Take every line in the entries that includes the word "tape" and copy it.

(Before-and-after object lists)
--- START ---

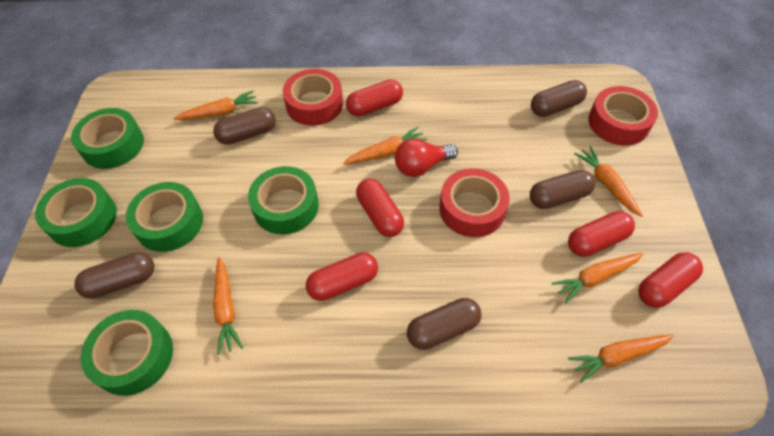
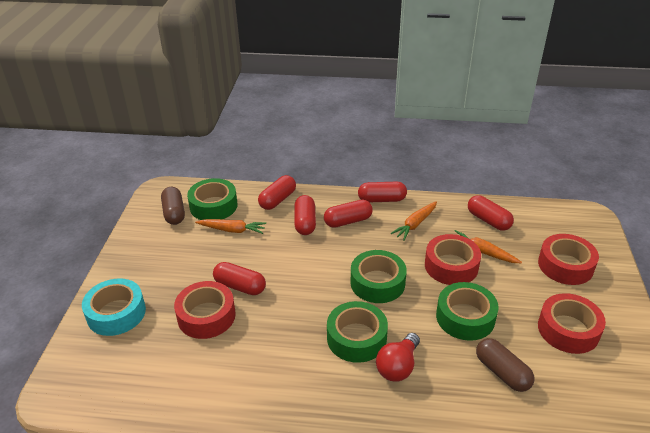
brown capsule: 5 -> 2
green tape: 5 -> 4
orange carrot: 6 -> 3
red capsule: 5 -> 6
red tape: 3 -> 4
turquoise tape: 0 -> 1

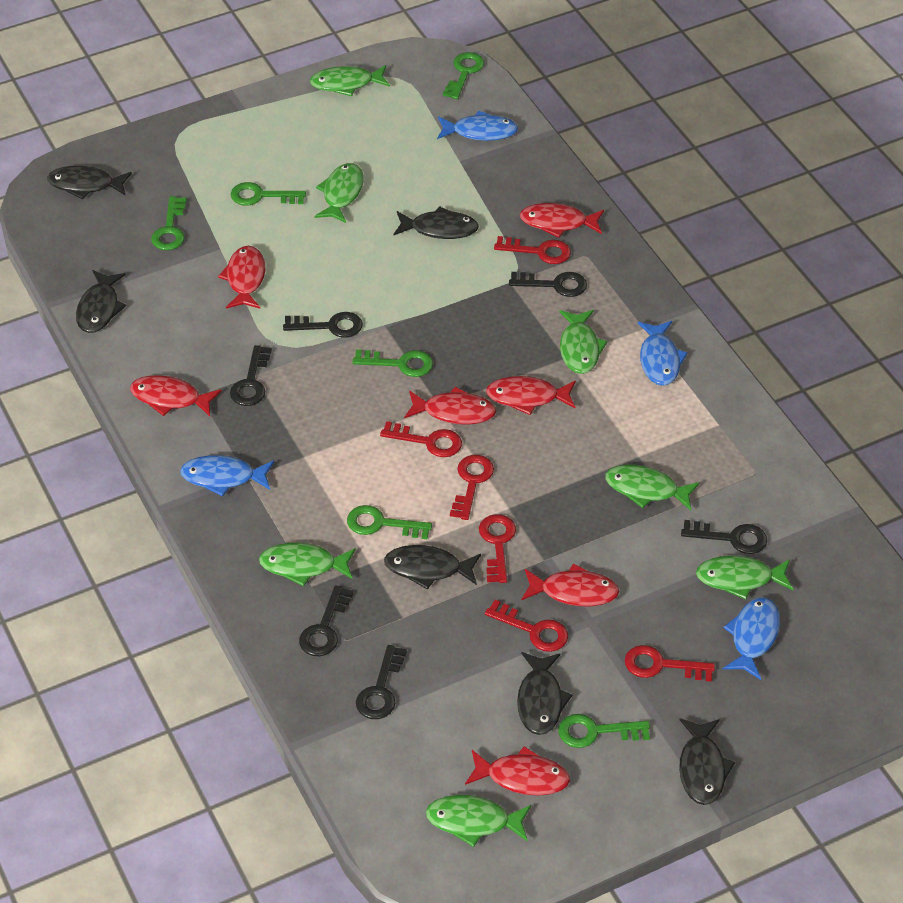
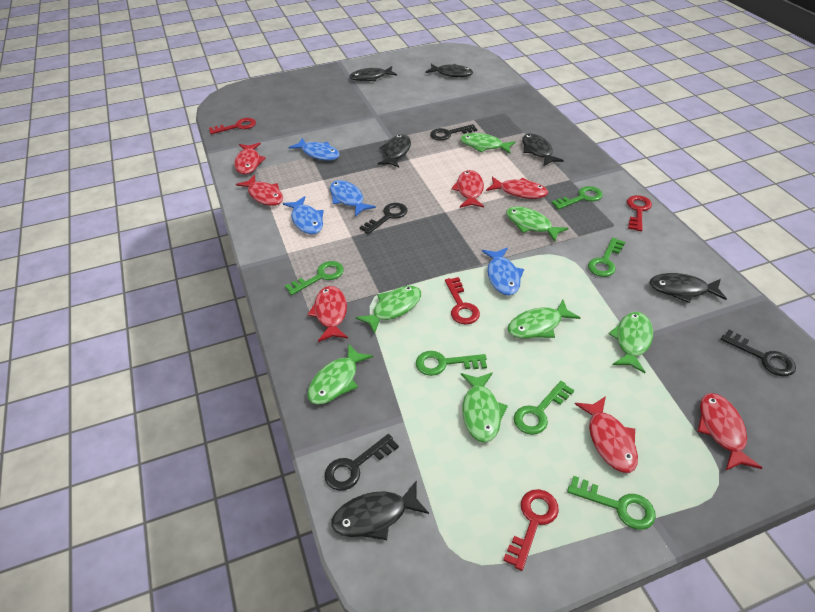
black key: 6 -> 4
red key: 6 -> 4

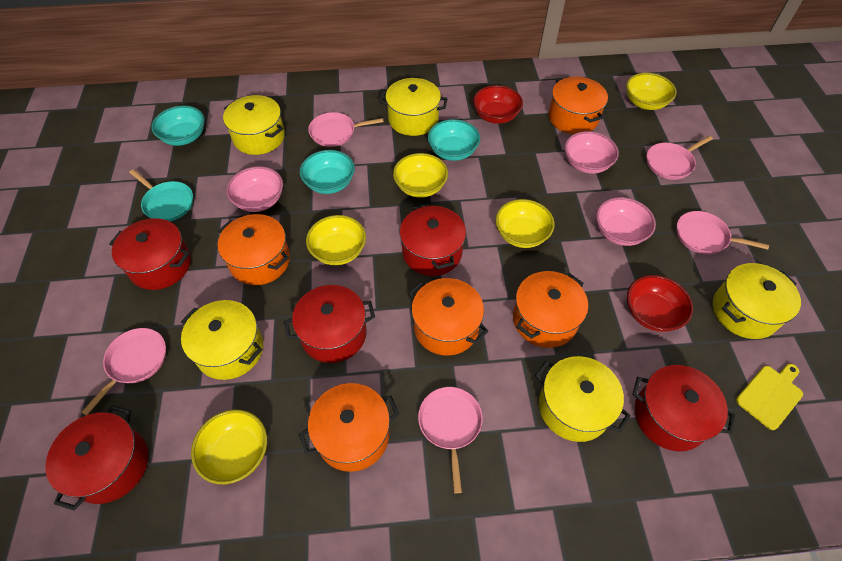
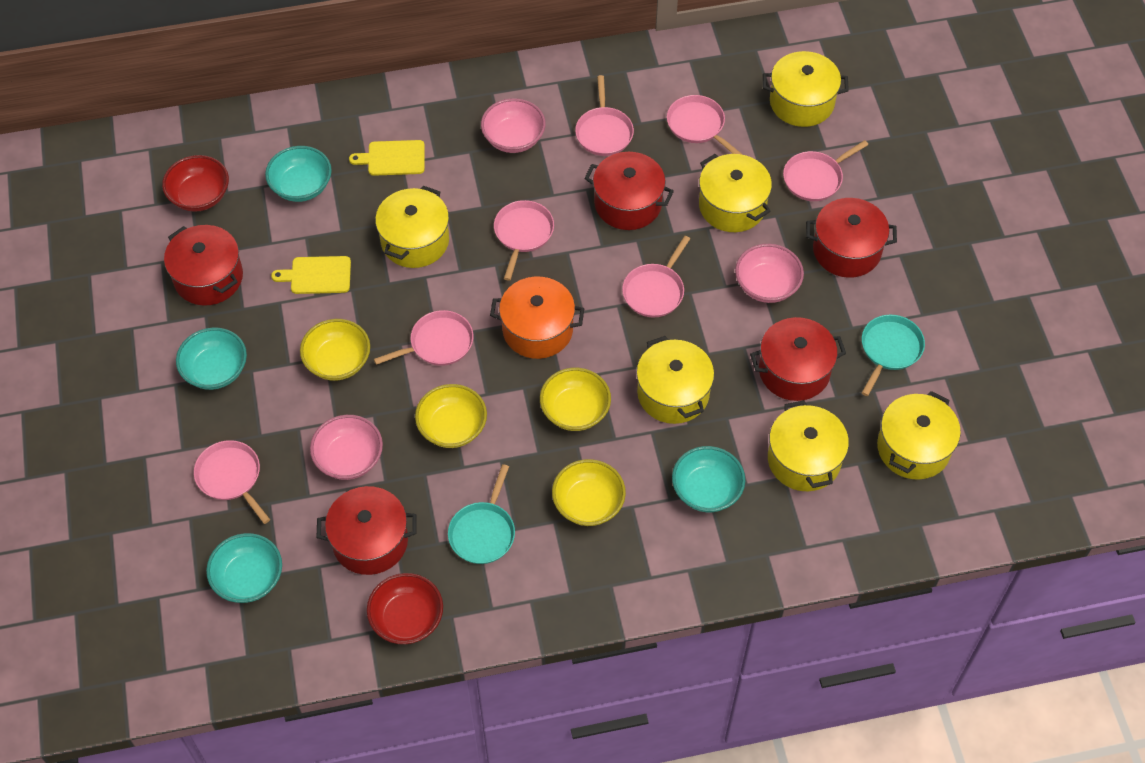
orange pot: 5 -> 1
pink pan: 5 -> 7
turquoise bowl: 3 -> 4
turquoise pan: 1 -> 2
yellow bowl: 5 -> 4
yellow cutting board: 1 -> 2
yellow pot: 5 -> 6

--- END ---

### OUTPUT
green tape: 5 -> 4
red tape: 3 -> 4
turquoise tape: 0 -> 1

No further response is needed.